INSTRUCTIONS FOR THE TASK. Reproduce each of the lines below word for word, leaving out the pictures.

RECORDS SHOWN.
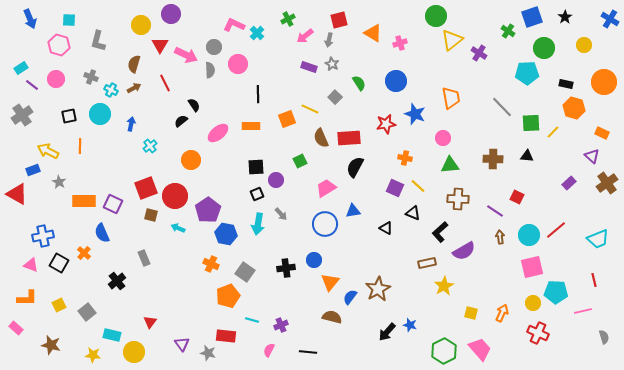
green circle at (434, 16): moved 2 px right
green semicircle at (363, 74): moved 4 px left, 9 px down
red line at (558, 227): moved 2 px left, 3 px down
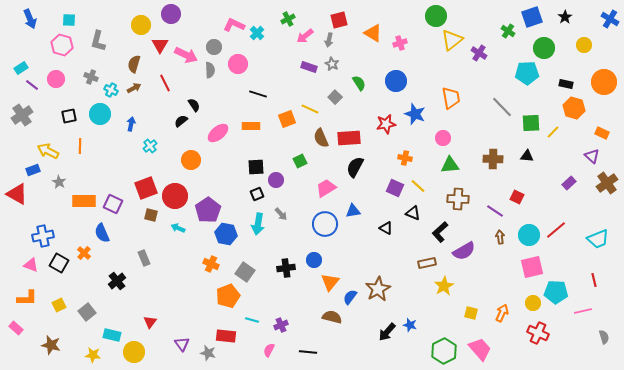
pink hexagon at (59, 45): moved 3 px right
black line at (258, 94): rotated 72 degrees counterclockwise
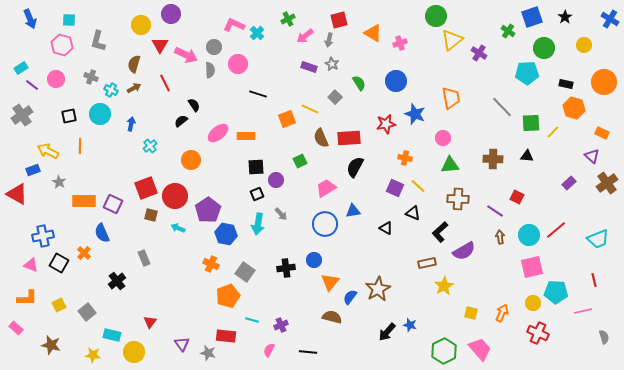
orange rectangle at (251, 126): moved 5 px left, 10 px down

FINISHED EXERCISE.
green circle at (434, 16): moved 2 px right
green semicircle at (363, 74): moved 4 px left, 9 px down
red line at (558, 227): moved 2 px left, 3 px down
pink hexagon at (59, 45): moved 3 px right
black line at (258, 94): rotated 72 degrees counterclockwise
orange rectangle at (251, 126): moved 5 px left, 10 px down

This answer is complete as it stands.